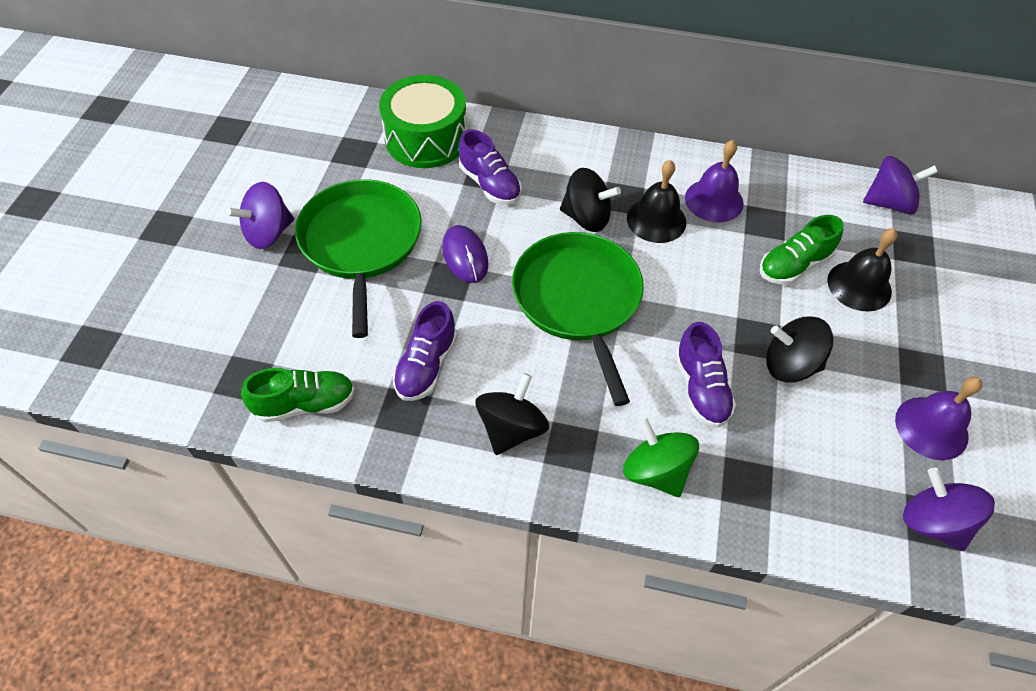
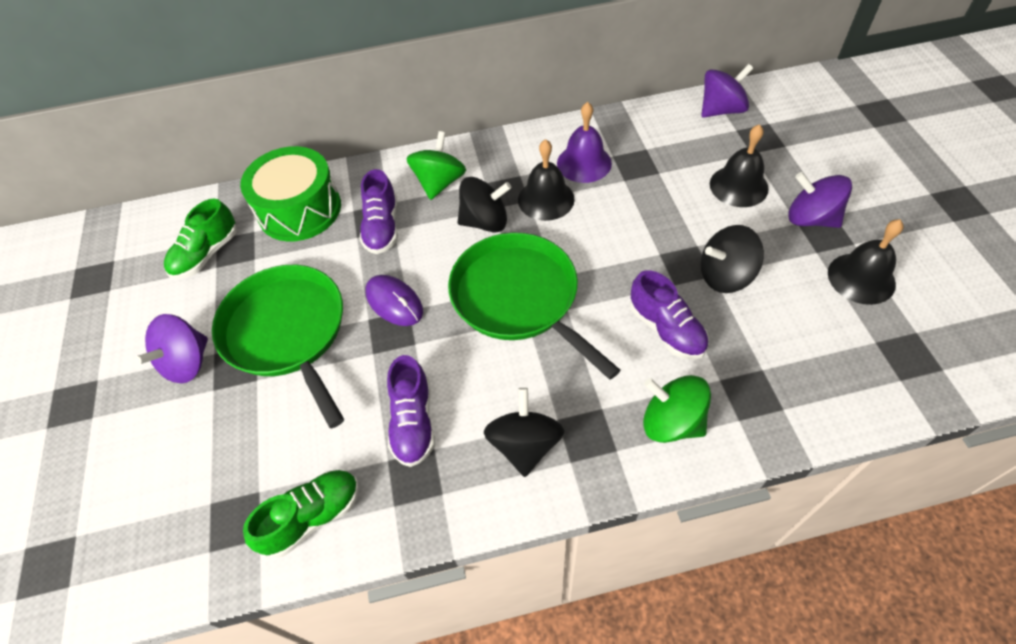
camera: 20 degrees left, 0 degrees up
(490, 185) = (382, 227): purple shoe -> purple shoe turned 60 degrees clockwise
(564, 164) = (439, 183): none -> green spinning top
(794, 266) = (679, 191): green shoe -> green shoe (206, 254)
(931, 427) = (861, 278): purple bell -> black bell
(932, 522) = (909, 356): purple spinning top -> purple spinning top (810, 218)

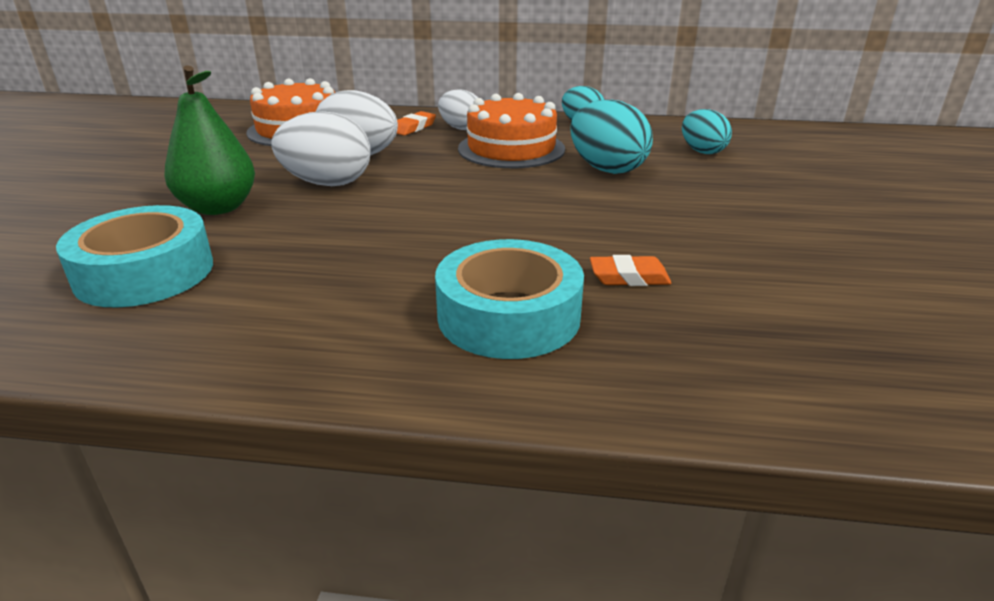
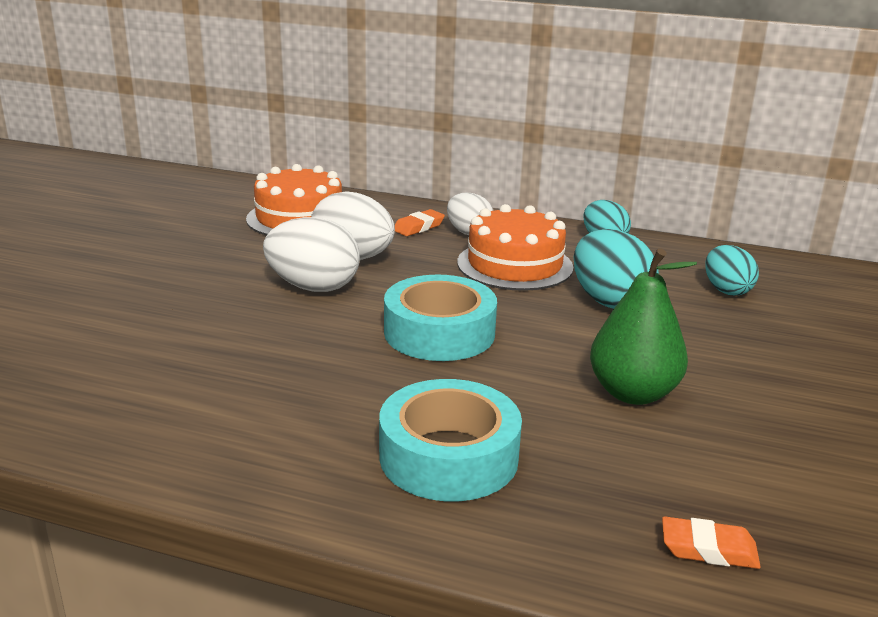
camera: 10 degrees right, 5 degrees down
(145, 272) = (125, 366): turquoise tape -> turquoise tape (439, 332)
(218, 207) = (203, 303): green pear -> green pear (633, 393)
(629, 277) = (583, 431): orange eraser -> orange eraser (708, 549)

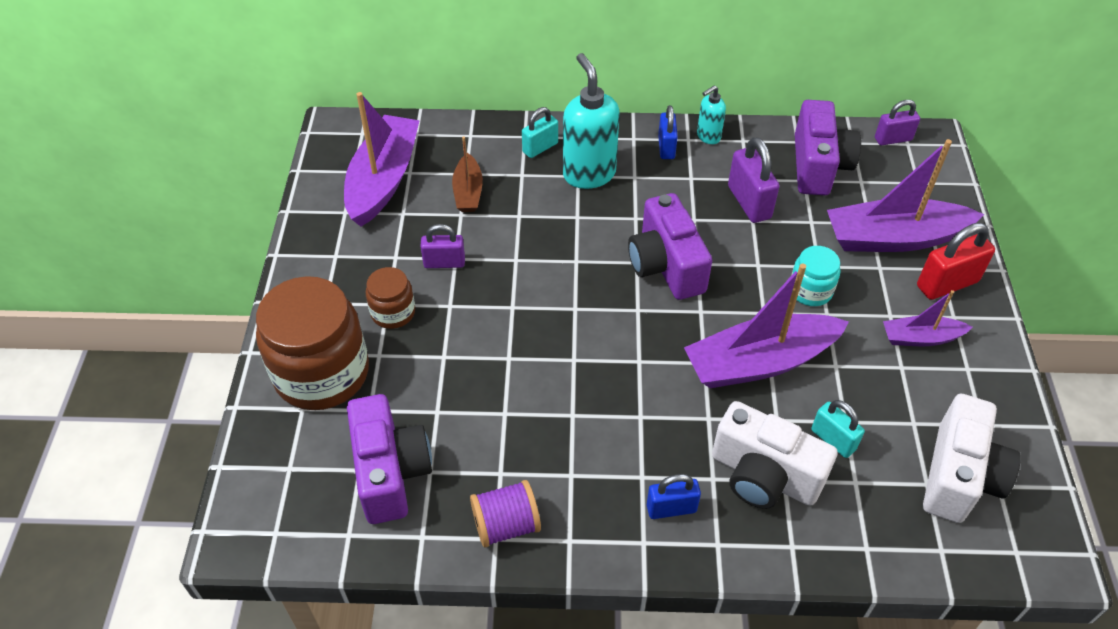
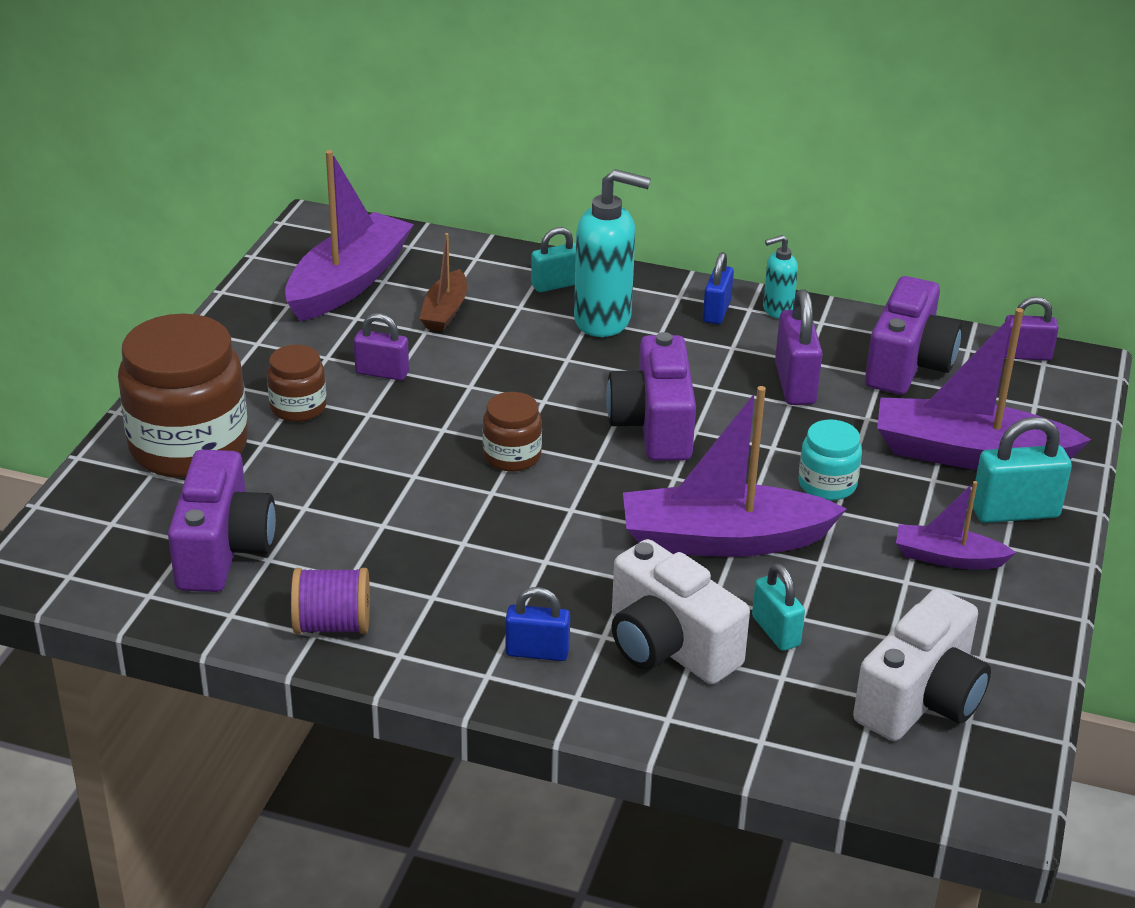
camera: 15 degrees right, 15 degrees down
(574, 320) = (512, 456): none -> brown jar
(589, 174) = (603, 320): turquoise soap dispenser -> turquoise soap dispenser turned 105 degrees clockwise
(947, 284) = (1015, 512): red padlock -> turquoise padlock

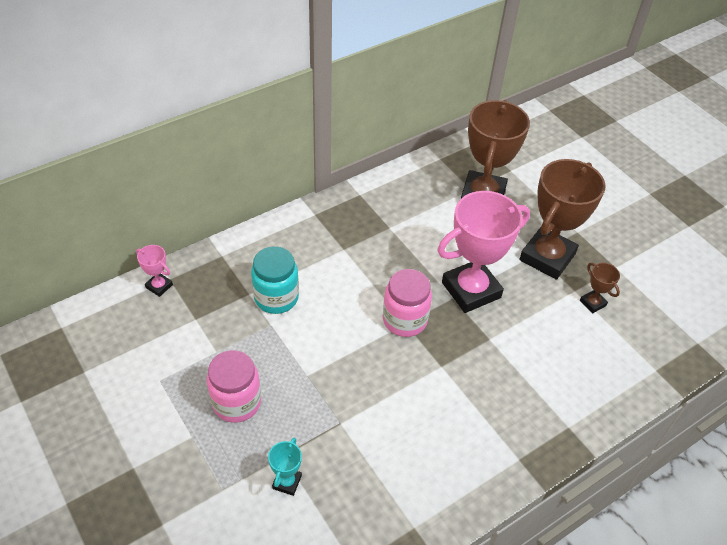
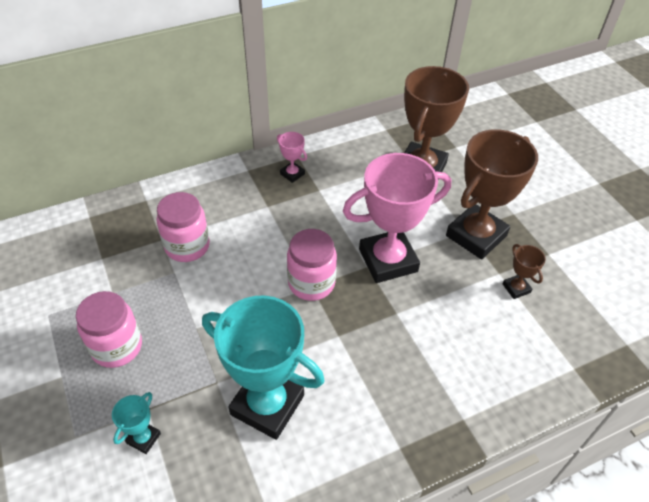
camera: 10 degrees right, 0 degrees up
(159, 286) = (77, 223): pink trophy -> pink trophy (292, 174)
(276, 297) = (187, 246): turquoise jar -> pink jar
(392, 437) = (267, 405): none -> turquoise trophy

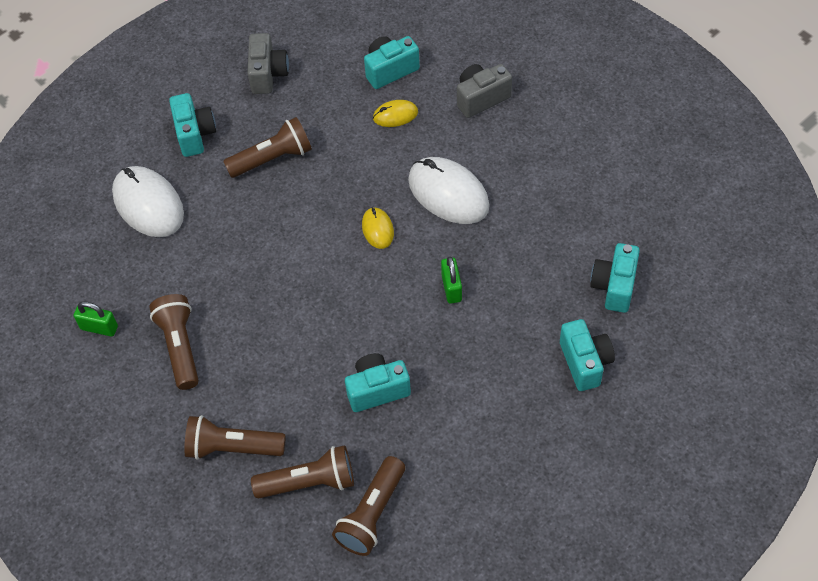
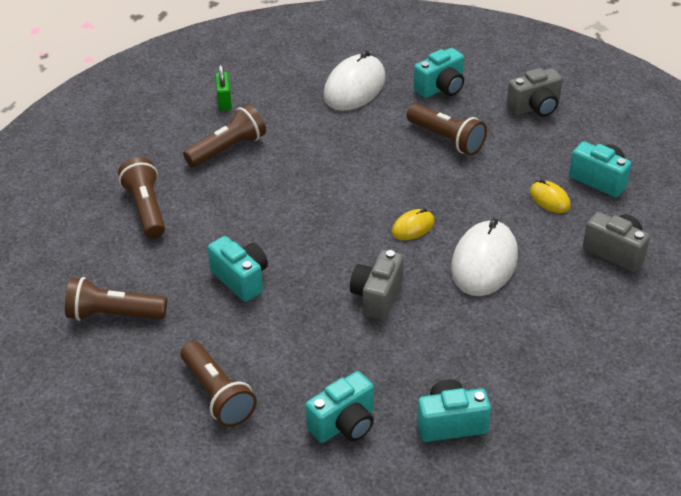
camera: 65 degrees right, 15 degrees down
(309, 482) = (131, 265): brown flashlight -> brown flashlight (217, 395)
(451, 288) = (377, 297): green padlock -> grey camera

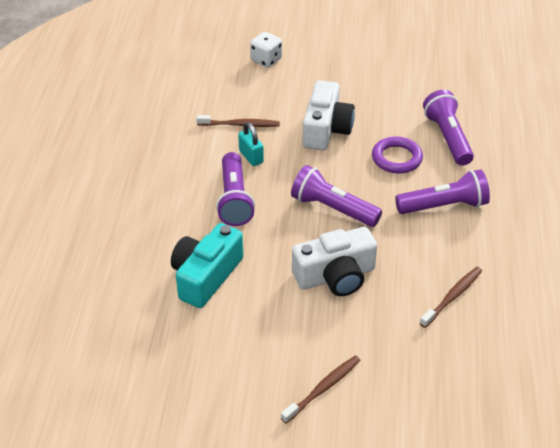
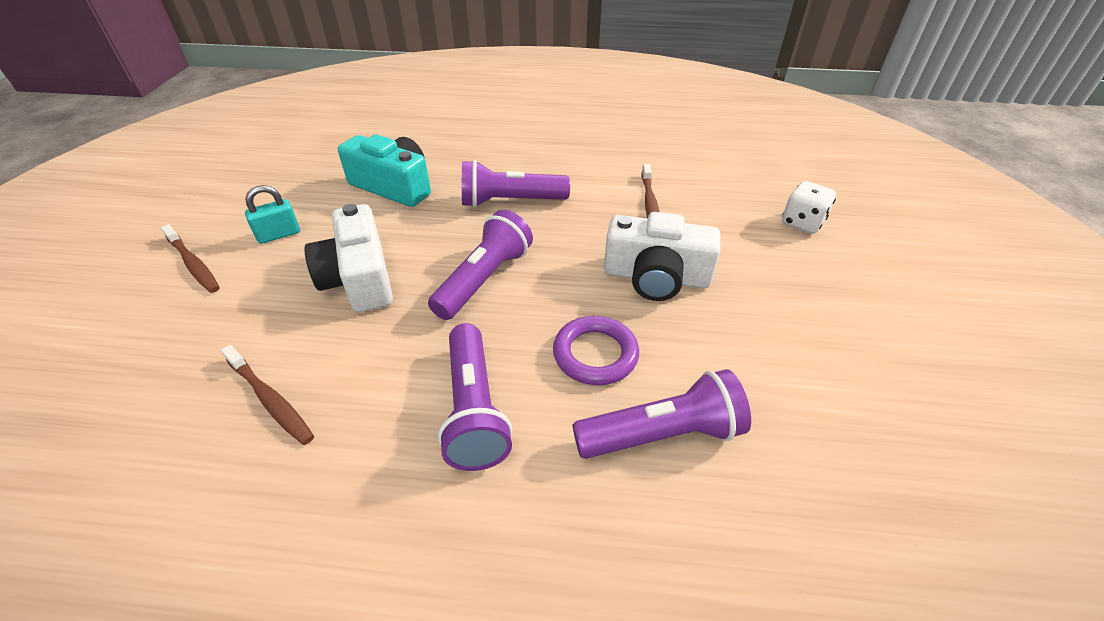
camera: 90 degrees right, 0 degrees up
(251, 157) = (588, 212): turquoise padlock -> turquoise padlock (279, 235)

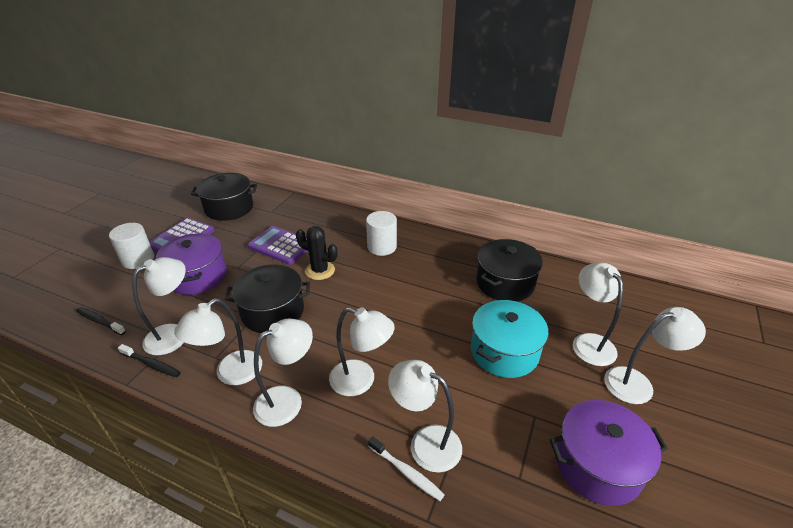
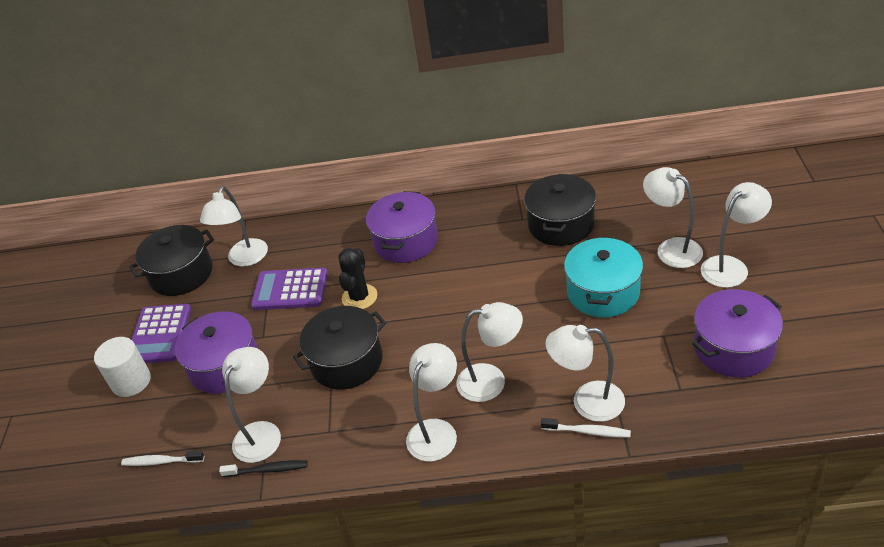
camera: 20 degrees left, 5 degrees up
(100, 321) = (161, 461): black toothbrush -> white toothbrush
(231, 374) = (359, 437): white lamp -> white lamp (245, 259)
(320, 270) = (359, 297): black cactus -> black cactus turned 75 degrees counterclockwise
(382, 247) = (406, 241): white cylinder -> purple pot

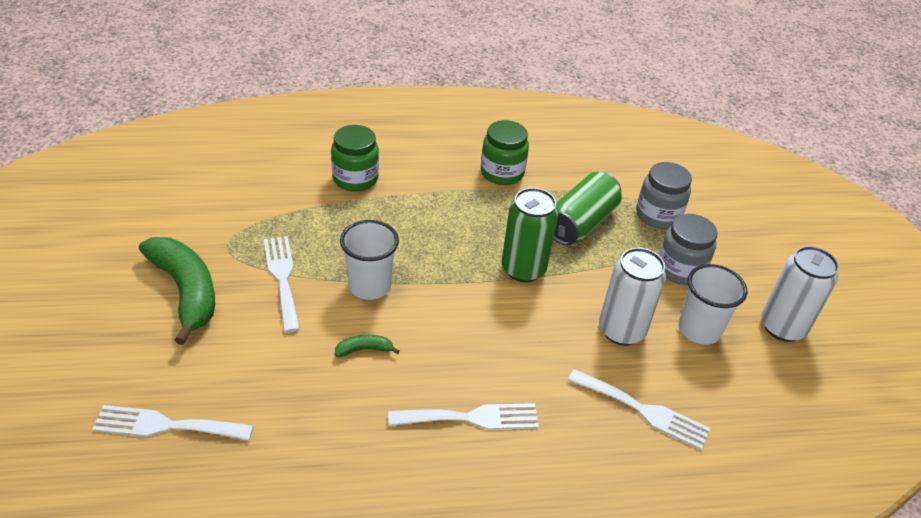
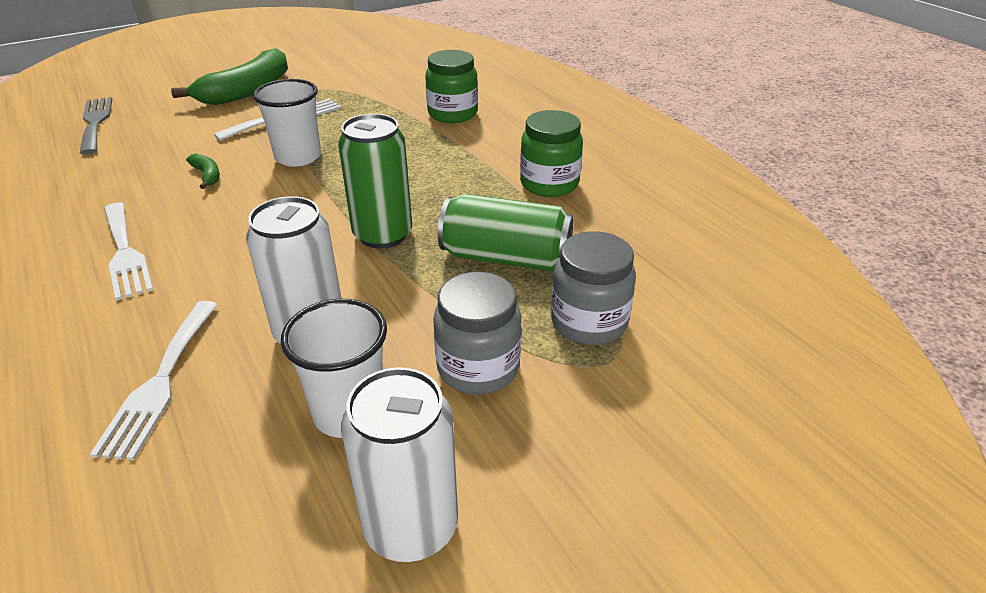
camera: 70 degrees right, 5 degrees down
(166, 425) = (95, 122): white fork -> grey fork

Action item:
Transcribe all of the records above exactly; no image should appear in what you write.

Problem solution:
camera: 20 degrees left, 0 degrees up
(490, 185) = (382, 227): purple shoe -> purple shoe turned 60 degrees clockwise
(564, 164) = (439, 183): none -> green spinning top
(794, 266) = (679, 191): green shoe -> green shoe (206, 254)
(931, 427) = (861, 278): purple bell -> black bell
(932, 522) = (909, 356): purple spinning top -> purple spinning top (810, 218)

camera: 10 degrees right, 5 degrees down
(145, 272) = (125, 366): turquoise tape -> turquoise tape (439, 332)
(218, 207) = (203, 303): green pear -> green pear (633, 393)
(629, 277) = (583, 431): orange eraser -> orange eraser (708, 549)

camera: 15 degrees right, 15 degrees down
(574, 320) = (512, 456): none -> brown jar
(589, 174) = (603, 320): turquoise soap dispenser -> turquoise soap dispenser turned 105 degrees clockwise
(947, 284) = (1015, 512): red padlock -> turquoise padlock

camera: 10 degrees right, 0 degrees up
(159, 286) = (77, 223): pink trophy -> pink trophy (292, 174)
(276, 297) = (187, 246): turquoise jar -> pink jar
(392, 437) = (267, 405): none -> turquoise trophy

camera: 65 degrees right, 15 degrees down
(309, 482) = (131, 265): brown flashlight -> brown flashlight (217, 395)
(451, 288) = (377, 297): green padlock -> grey camera

camera: 90 degrees right, 0 degrees up
(251, 157) = (588, 212): turquoise padlock -> turquoise padlock (279, 235)

camera: 20 degrees left, 5 degrees up
(100, 321) = (161, 461): black toothbrush -> white toothbrush
(231, 374) = (359, 437): white lamp -> white lamp (245, 259)
(320, 270) = (359, 297): black cactus -> black cactus turned 75 degrees counterclockwise
(382, 247) = (406, 241): white cylinder -> purple pot

camera: 70 degrees right, 5 degrees down
(166, 425) = (95, 122): white fork -> grey fork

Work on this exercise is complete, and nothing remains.